=== Work to complete ===
Convert the lines of the entries from the one containing "Trace every road" through the one containing "road 5 (residential): [(511,187),(404,243)]", both included, into a Markdown table with the columns Row and Line. Give each line its row number, and leave out blank lines.

===== Records provided

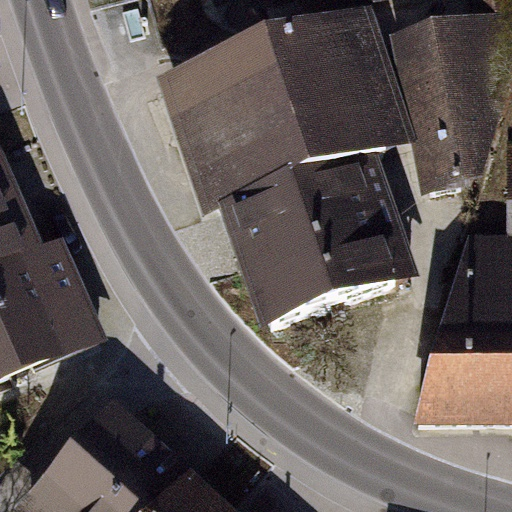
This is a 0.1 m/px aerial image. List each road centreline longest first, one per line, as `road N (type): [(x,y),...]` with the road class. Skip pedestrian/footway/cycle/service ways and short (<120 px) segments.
road 1 (tertiary): [(496,511),(346,460),(188,319)]
road 2 (tertiary): [(188,319),(107,160),(48,0)]
road 3 (residential): [(0,504),(188,319)]
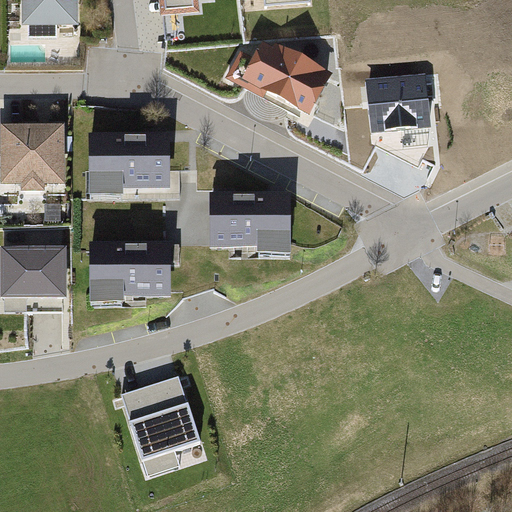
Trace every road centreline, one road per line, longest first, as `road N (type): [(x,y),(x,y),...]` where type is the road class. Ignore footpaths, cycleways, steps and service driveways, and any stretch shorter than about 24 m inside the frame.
road 1 (residential): [(404,243),(274,304),(139,350),(0,377)]
road 2 (residential): [(131,86),(365,201),(404,243)]
road 3 (residential): [(0,87),(131,86)]
road 4 (residential): [(404,243),(511,301)]
road 5 (residential): [(511,187),(404,243)]
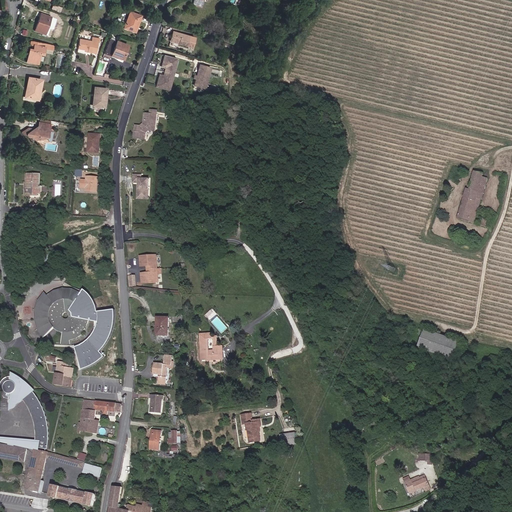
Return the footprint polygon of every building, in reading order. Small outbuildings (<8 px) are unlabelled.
[(137,25),(141,16),(129,12),(123,28),(133,32),(135,25),(137,25)] [(45,35),(51,17),(41,13),(34,31),(45,35)] [(186,46),(189,36),(173,31),(170,40),(179,43),(178,44),(186,46)] [(192,47),(195,38),(189,36),(186,46),(192,47)] [(95,54),(97,43),(98,43),(99,38),(92,37),(91,41),(79,39),(77,49),(84,50),(87,51),(87,52),(95,54)] [(122,60),(128,46),(110,39),(104,53),(122,60)] [(36,66),(38,55),(42,56),(44,49),(45,44),(30,41),(29,45),(33,46),(32,52),(28,51),(25,64),(36,66)] [(172,74),(176,58),(164,55),(160,67),(164,68),(163,72),(172,74)] [(210,68),(199,65),(196,76),(195,79),(193,85),(204,88),(210,68)] [(168,90),(172,74),(163,72),(162,75),(158,74),(155,86),(168,90)] [(37,100),(41,80),(28,78),(27,87),(28,87),(26,98),(37,100)] [(102,107),(104,96),(106,96),(106,90),(94,88),(93,106),(102,107)] [(156,132),(158,115),(150,114),(147,114),(146,126),(143,128),(136,128),(135,138),(146,140),(147,133),(150,131),(156,132)] [(146,126),(147,114),(146,114),(144,125),(142,127),(136,126),(136,128),(143,128),(146,126)] [(47,137),(49,124),(40,122),(39,122),(37,130),(28,128),(22,132),(23,134),(26,135),(28,137),(32,138),(33,139),(37,140),(38,139),(41,139),(43,138),(45,139),(47,137)] [(100,153),(101,135),(89,134),(88,152),(100,153)] [(470,190),(467,189),(457,219),(473,224),(481,200),(477,199),(479,189),(485,190),(488,179),(482,177),(483,174),(475,172),(472,182),(470,190)] [(40,186),(40,174),(28,174),(28,182),(29,182),(29,184),(28,184),(28,196),(39,196),(39,194),(39,186),(40,186)] [(149,196),(150,180),(142,179),(142,175),(134,175),(134,183),(139,183),(138,186),(137,186),(137,195),(149,196)] [(98,192),(99,177),(87,177),(87,180),(82,180),(81,188),(86,188),(86,192),(98,192)] [(488,228),(491,220),(483,218),(481,226),(488,228)] [(55,263),(50,254),(40,260),(45,269),(55,263)] [(157,269),(157,256),(140,257),(141,267),(147,266),(150,266),(150,269),(157,269)] [(158,274),(157,269),(150,269),(150,273),(147,273),(141,273),(142,283),(158,282),(158,274)] [(88,320),(73,317),(73,313),(70,311),(81,294),(73,291),(71,300),(65,300),(64,290),(55,292),(49,296),(46,293),(40,301),(36,310),(36,320),(39,329),(44,337),(54,328),(57,325),(60,327),(58,331),(63,333),(61,343),(70,344),(70,340),(77,337),(83,333),(82,332),(86,327),(88,320)] [(71,300),(73,291),(64,290),(65,300),(71,300)] [(169,336),(169,318),(157,318),(157,336),(169,336)] [(455,361),(462,342),(426,329),(419,348),(455,361)] [(223,360),(222,347),(219,347),(215,347),(216,351),(210,352),(209,340),(213,340),(213,337),(212,334),(201,335),(202,360),(212,359),(212,360),(223,360)] [(168,374),(169,368),(169,365),(173,366),(173,362),(174,356),(166,356),(165,365),(155,364),(154,374),(161,374),(161,377),(160,377),(159,382),(168,383),(169,374),(168,374)] [(72,378),(74,368),(68,367),(68,364),(59,362),(57,373),(66,375),(66,377),(72,378)] [(29,402),(26,399),(21,394),(26,384),(29,387),(34,392),(36,391),(35,389),(29,383),(25,380),(20,377),(11,372),(11,376),(11,381),(13,381),(14,382),(15,382),(16,384),(16,385),(17,386),(17,388),(16,390),(16,391),(14,392),(13,393),(12,394),(10,394),(10,400),(9,411),(10,411),(12,410),(14,409),(15,409),(16,407),(18,405),(18,404),(21,403),(22,402),(24,401),(26,403),(29,409),(32,416),(33,420),(34,423),(35,431),(36,436),(36,440),(0,437),(0,442),(23,448),(28,449),(35,450),(35,449),(40,450),(40,448),(38,448),(38,438),(38,433),(38,426),(37,422),(36,418),(34,413),(33,411),(32,409),(30,405),(29,402)] [(71,388),(72,378),(66,377),(66,375),(57,373),(55,385),(71,388)] [(17,388),(17,386),(16,385),(16,384),(15,382),(14,382),(13,381),(11,381),(11,376),(8,377),(7,377),(5,379),(3,380),(1,383),(1,385),(0,387),(1,390),(1,393),(3,395),(5,397),(6,399),(10,400),(10,394),(12,394),(13,393),(14,392),(16,391),(16,390),(17,388)] [(48,425),(47,418),(46,414),(43,407),(39,400),(34,392),(29,387),(26,384),(21,394),(26,399),(29,402),(30,405),(32,409),(33,411),(34,413),(36,418),(37,422),(38,426),(38,433),(38,438),(38,448),(40,448),(48,450),(49,442),(49,436),(49,433),(48,425)] [(162,414),(163,400),(164,400),(165,396),(151,395),(151,399),(153,399),(151,413),(162,414)] [(122,413),(122,404),(84,400),(81,423),(79,422),(78,433),(80,433),(80,431),(93,433),(95,421),(96,410),(104,411),(108,411),(122,413)] [(260,441),(258,427),(261,427),(260,420),(253,421),(252,414),(241,415),(243,425),(247,424),(249,438),(253,437),(254,442),(260,441)] [(160,451),(162,432),(153,430),(151,449),(160,451)] [(178,444),(178,432),(173,432),(173,439),(170,439),(170,444),(178,444)] [(297,444),(296,433),(281,435),(281,438),(294,436),(295,444),(297,444)] [(295,444),(294,436),(281,438),(282,446),(295,444)] [(0,457),(25,463),(27,449),(0,444),(0,457)] [(47,458),(48,452),(40,450),(35,449),(35,450),(26,489),(42,492),(44,482),(41,481),(47,458)] [(77,461),(48,452),(47,458),(84,469),(85,466),(76,463),(77,461)] [(79,458),(86,460),(88,454),(80,452),(79,458)] [(429,460),(429,464),(433,464),(434,454),(420,453),(420,460),(429,460)] [(100,478),(103,468),(86,463),(83,473),(100,478)] [(424,488),(429,485),(425,475),(420,477),(421,480),(420,480),(419,477),(410,480),(409,477),(404,479),(410,493),(424,488)] [(93,507),(96,495),(88,493),(78,491),(70,489),(60,487),(53,485),(50,497),(58,499),(58,498),(68,501),(76,503),(93,507)] [(120,511),(121,509),(119,509),(119,505),(122,487),(114,487),(109,511),(120,511)] [(152,511),(153,508),(149,507),(150,502),(143,502),(143,505),(143,508),(137,507),(128,505),(127,510),(121,509),(120,511),(152,511)]
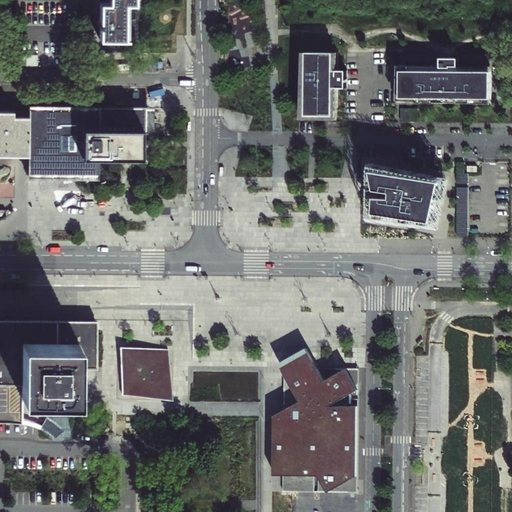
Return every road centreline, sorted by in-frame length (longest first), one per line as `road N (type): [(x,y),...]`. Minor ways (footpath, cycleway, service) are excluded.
road 1 (residential): [(206,138),(511,141)]
road 2 (tertiary): [(397,511),(400,265)]
road 3 (tertiary): [(374,265),(373,511)]
road 4 (secondary): [(205,264),(0,262)]
road 5 (secondary): [(374,265),(205,264)]
road 6 (secondary): [(207,0),(206,138)]
road 7 (secondary): [(206,138),(205,264)]
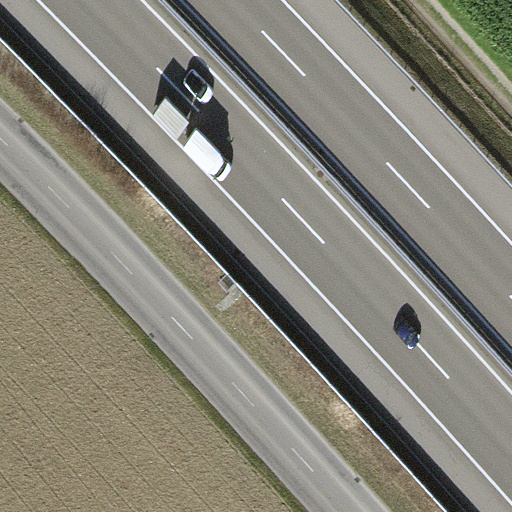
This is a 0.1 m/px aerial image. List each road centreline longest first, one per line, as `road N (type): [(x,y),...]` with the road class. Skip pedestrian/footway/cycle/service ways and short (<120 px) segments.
road 1 (motorway): [(91,0),(511,446)]
road 2 (unclassified): [(347,511),(0,144)]
road 3 (motorway): [(511,296),(232,0)]
road 4 (track): [(511,107),(414,0)]
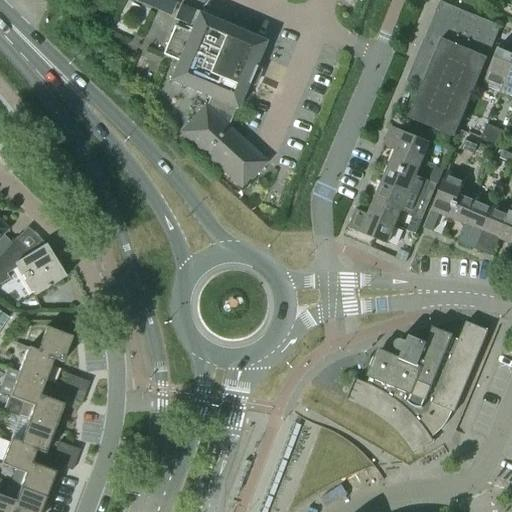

==========

=== Response to this exercise ===
| Row | Line |
|---|---|
| 1 | Trace every road centreline, one road per line, longest first, as `road N (type): [(x,y),(x,y),...]` where type is the road class. Ignore footpaths, cycleways, steps and service driveways, and any stretch shorter than about 24 m inside the frame. |
| 2 | road 1 (residential): [(404,243),(274,304),(139,350),(0,377)] |
| 3 | road 2 (residential): [(131,86),(365,201),(404,243)] |
| 4 | road 3 (residential): [(0,87),(131,86)] |
| 5 | road 4 (residential): [(404,243),(511,301)] |
| 6 | road 5 (residential): [(511,187),(404,243)] |